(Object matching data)
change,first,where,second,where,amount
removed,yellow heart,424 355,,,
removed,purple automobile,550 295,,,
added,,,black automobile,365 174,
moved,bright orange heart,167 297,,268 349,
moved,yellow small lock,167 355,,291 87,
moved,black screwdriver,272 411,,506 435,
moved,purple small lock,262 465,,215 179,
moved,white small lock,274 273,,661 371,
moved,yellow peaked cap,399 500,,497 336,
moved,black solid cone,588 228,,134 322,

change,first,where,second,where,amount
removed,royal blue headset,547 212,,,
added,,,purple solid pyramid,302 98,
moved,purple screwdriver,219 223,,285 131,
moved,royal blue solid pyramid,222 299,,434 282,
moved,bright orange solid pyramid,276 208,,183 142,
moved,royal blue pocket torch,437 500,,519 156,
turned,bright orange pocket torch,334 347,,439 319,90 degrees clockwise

--

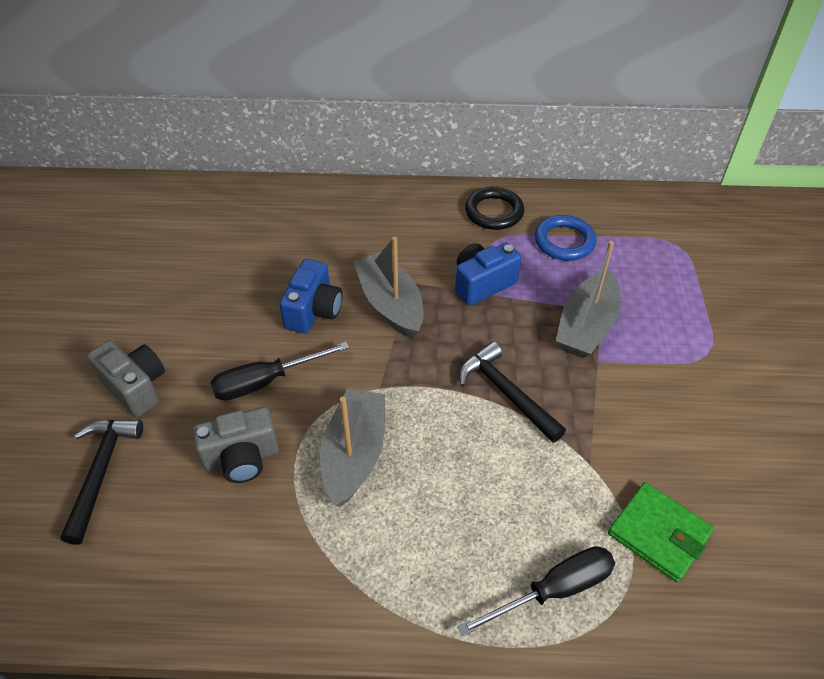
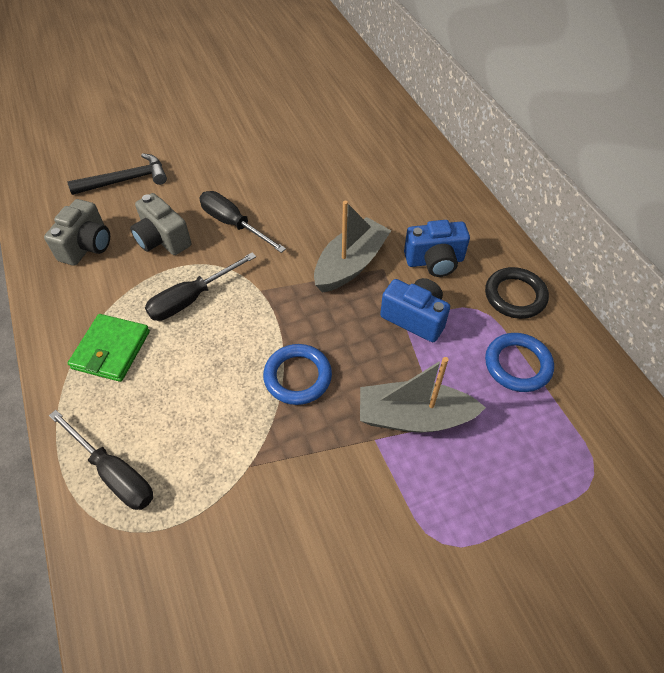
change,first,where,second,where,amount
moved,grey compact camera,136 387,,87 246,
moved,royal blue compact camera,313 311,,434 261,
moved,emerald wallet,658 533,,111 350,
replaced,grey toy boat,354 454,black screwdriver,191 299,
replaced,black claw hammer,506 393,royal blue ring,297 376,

WHAT THE TASK REQUIRES: Across these entries, count each line where the string "heart" shows up. Give only the count.

EXPECTED ANSWER: 2